[Collection entries]
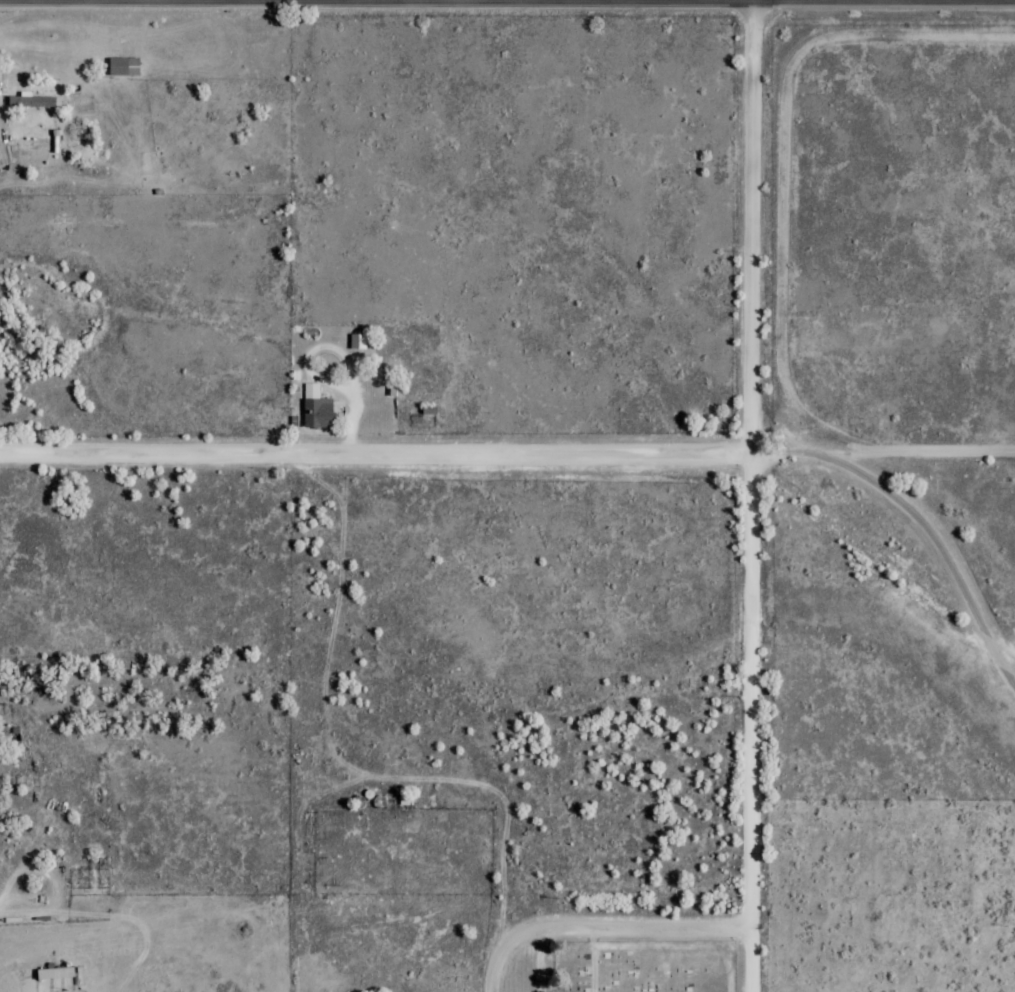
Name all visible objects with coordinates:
building: (32, 101)
building: (358, 341)
building: (396, 390)
building: (316, 408)
road: (376, 455)
road: (753, 495)
road: (919, 522)
building: (406, 799)
building: (380, 802)
road: (606, 926)
road: (657, 944)
road: (544, 959)
road: (595, 959)
park: (643, 965)
building: (56, 973)

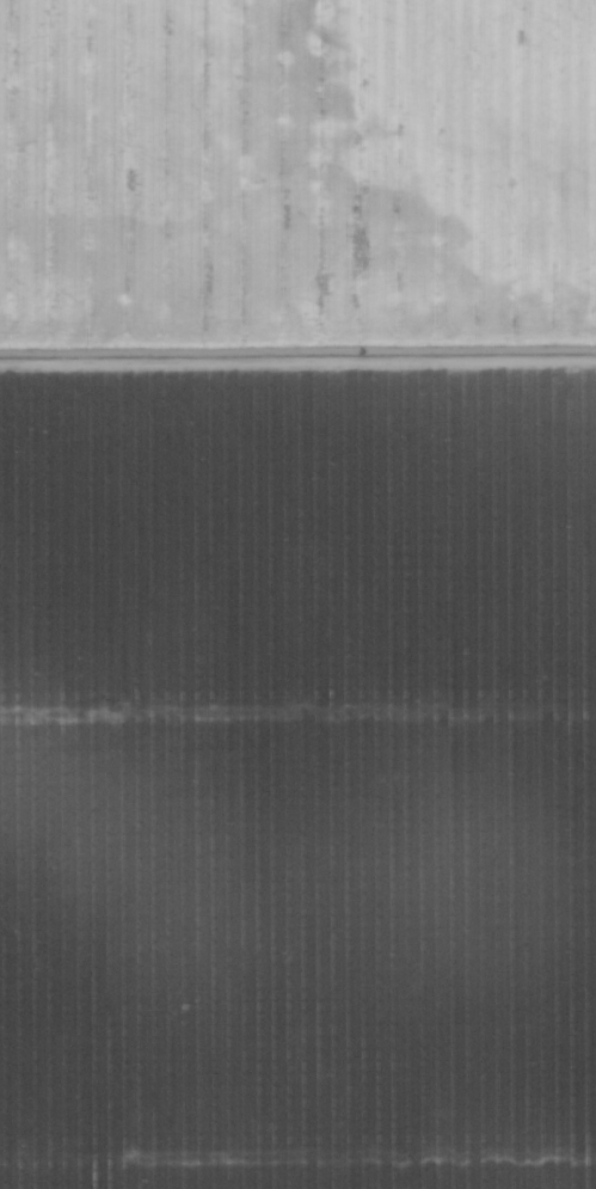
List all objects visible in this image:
crop: (298, 594)
building: (69, 739)
building: (571, 952)
building: (483, 957)
building: (402, 1009)

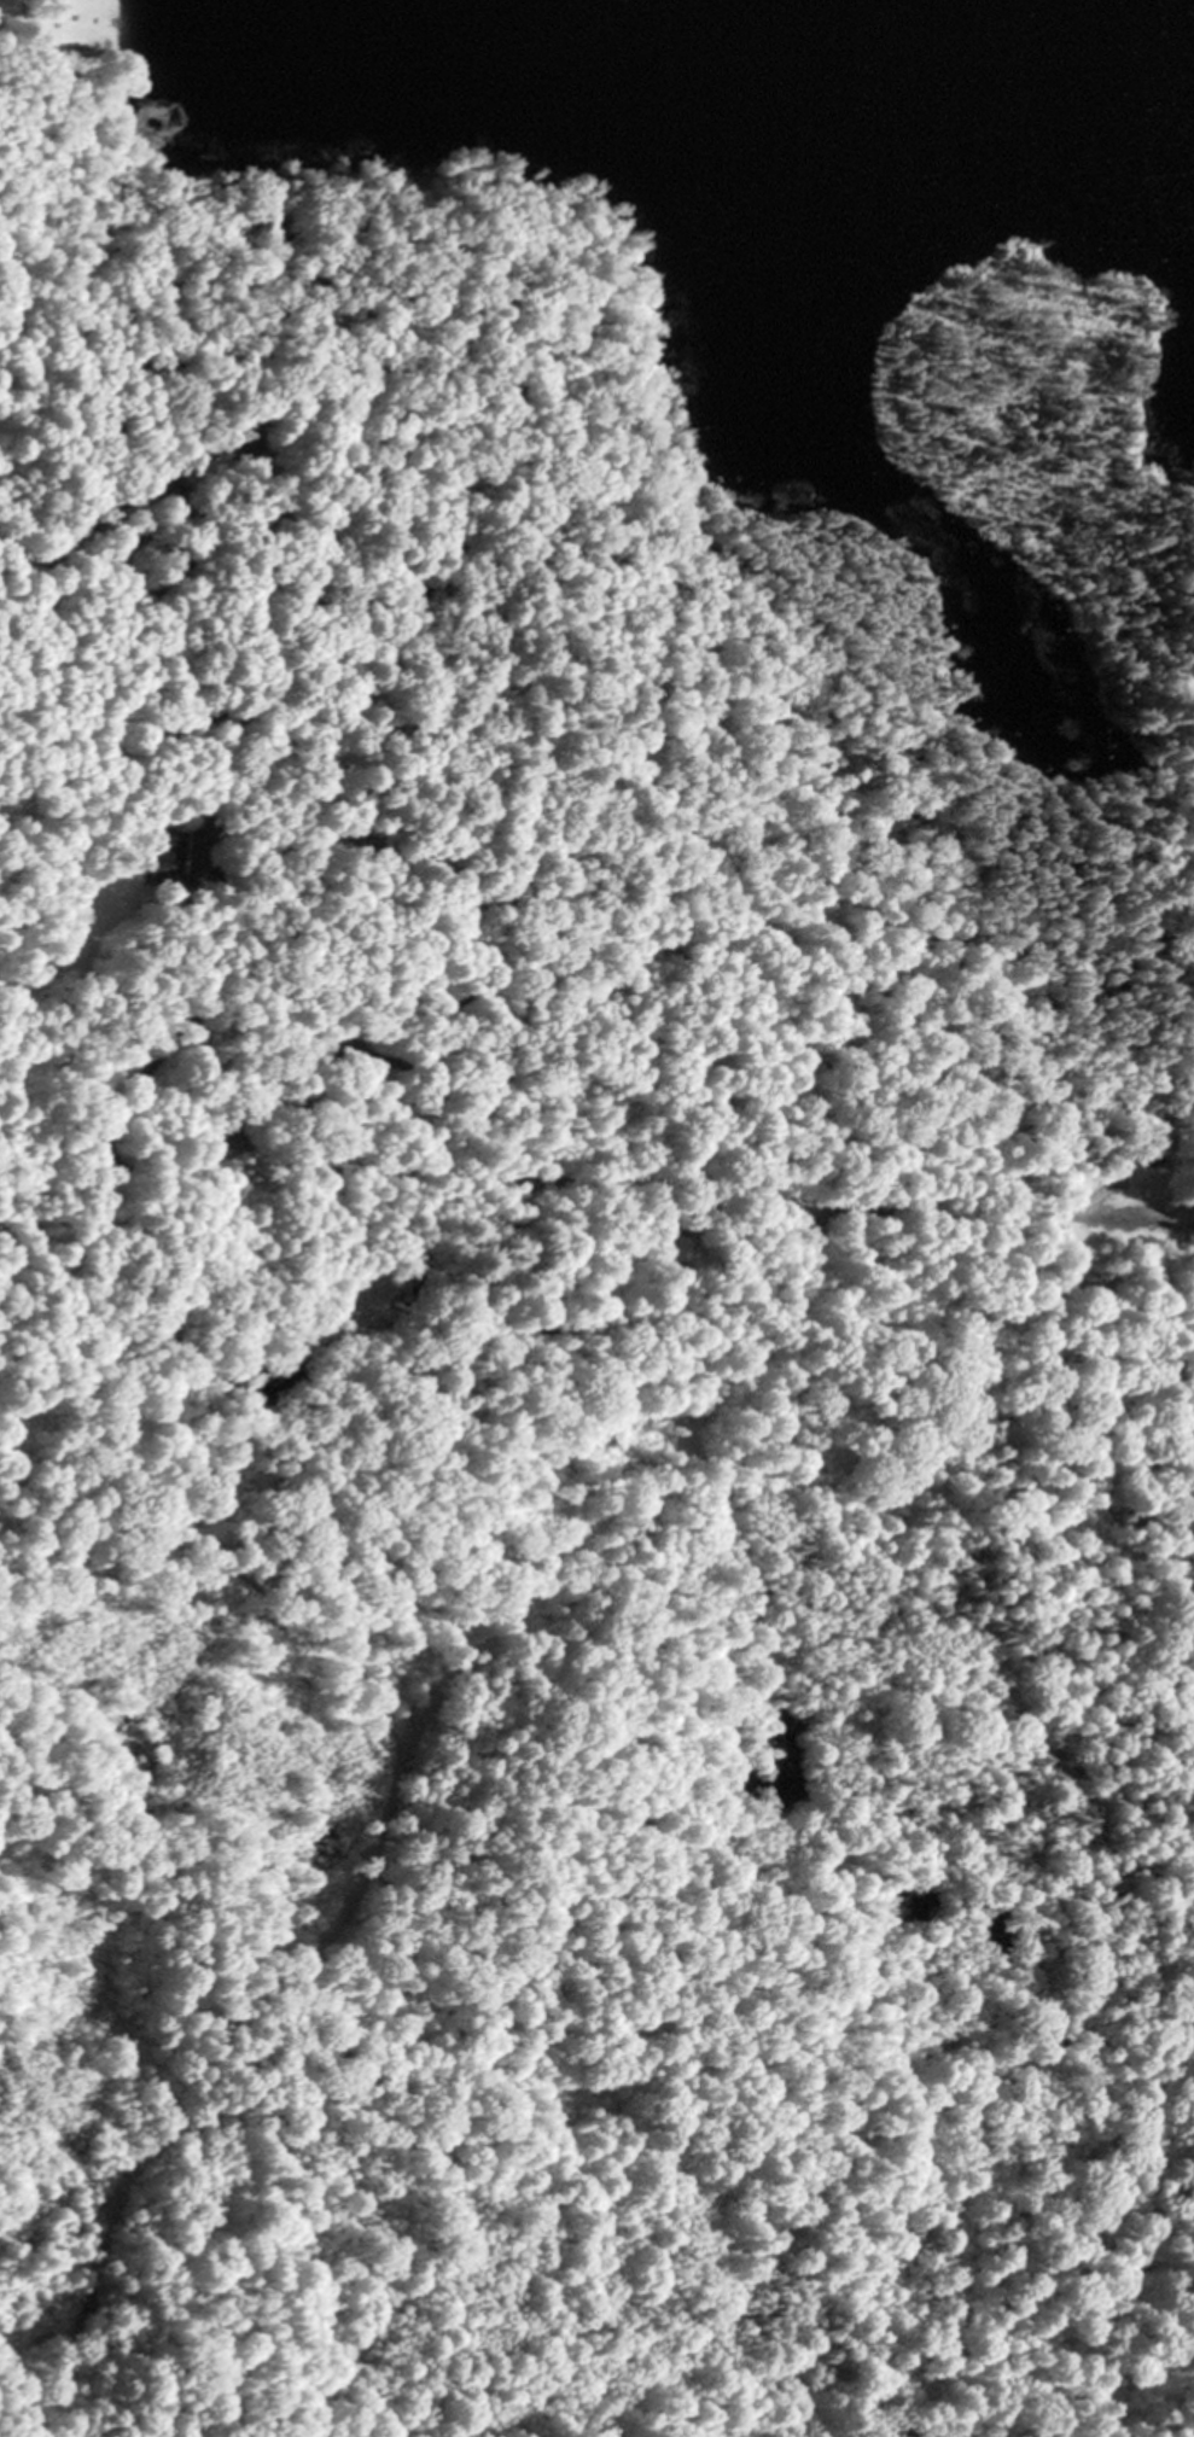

* _YOUR ASSIGNMENT_
Every entry above is to be transcribed exactly, with all pictures left out.

* _FINISHED EXERCISE_
Name all visible objects with coordinates:
building: (32, 101)
building: (358, 341)
building: (396, 390)
building: (316, 408)
road: (376, 455)
road: (753, 495)
road: (919, 522)
building: (406, 799)
building: (380, 802)
road: (606, 926)
road: (657, 944)
road: (544, 959)
road: (595, 959)
park: (643, 965)
building: (56, 973)

List all objects visible in this image:
crop: (298, 594)
building: (69, 739)
building: (571, 952)
building: (483, 957)
building: (402, 1009)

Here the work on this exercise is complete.